Segment Open

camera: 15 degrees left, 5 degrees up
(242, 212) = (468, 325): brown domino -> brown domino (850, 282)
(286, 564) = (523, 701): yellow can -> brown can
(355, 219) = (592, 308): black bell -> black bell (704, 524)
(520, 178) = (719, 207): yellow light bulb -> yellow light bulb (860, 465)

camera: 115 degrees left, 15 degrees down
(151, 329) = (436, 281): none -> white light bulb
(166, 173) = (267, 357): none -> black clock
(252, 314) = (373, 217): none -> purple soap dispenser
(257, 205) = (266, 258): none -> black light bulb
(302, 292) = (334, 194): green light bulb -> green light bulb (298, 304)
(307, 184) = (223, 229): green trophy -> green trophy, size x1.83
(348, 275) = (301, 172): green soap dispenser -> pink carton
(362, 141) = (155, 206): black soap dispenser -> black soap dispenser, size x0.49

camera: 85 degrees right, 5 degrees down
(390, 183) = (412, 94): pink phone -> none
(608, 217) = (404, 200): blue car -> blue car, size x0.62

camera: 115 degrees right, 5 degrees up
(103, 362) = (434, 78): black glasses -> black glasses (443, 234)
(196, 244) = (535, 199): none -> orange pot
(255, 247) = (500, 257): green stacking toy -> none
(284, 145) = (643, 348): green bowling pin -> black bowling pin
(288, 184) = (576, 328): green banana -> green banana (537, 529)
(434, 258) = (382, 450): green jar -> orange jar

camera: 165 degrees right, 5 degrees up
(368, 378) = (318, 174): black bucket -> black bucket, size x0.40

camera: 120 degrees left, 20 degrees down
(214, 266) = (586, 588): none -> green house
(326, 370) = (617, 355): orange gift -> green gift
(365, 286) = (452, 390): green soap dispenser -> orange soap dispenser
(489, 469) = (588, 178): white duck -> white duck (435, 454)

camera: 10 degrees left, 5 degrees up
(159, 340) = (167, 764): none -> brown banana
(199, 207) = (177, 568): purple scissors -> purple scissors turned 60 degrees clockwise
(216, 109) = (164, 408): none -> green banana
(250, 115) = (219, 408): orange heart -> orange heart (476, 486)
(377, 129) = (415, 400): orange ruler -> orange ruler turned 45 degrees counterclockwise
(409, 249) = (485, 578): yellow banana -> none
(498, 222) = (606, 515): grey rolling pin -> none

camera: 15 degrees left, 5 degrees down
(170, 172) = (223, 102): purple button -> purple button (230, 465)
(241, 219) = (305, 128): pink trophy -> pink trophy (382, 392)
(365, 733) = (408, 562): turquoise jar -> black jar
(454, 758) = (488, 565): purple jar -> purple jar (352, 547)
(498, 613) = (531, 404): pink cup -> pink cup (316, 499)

Segment Closed

If a line above contains the word "banana", list it.

(288, 184) = (576, 328): green banana -> green banana (537, 529)
(159, 340) = (167, 764): none -> brown banana
(216, 109) = (164, 408): none -> green banana
(409, 249) = (485, 578): yellow banana -> none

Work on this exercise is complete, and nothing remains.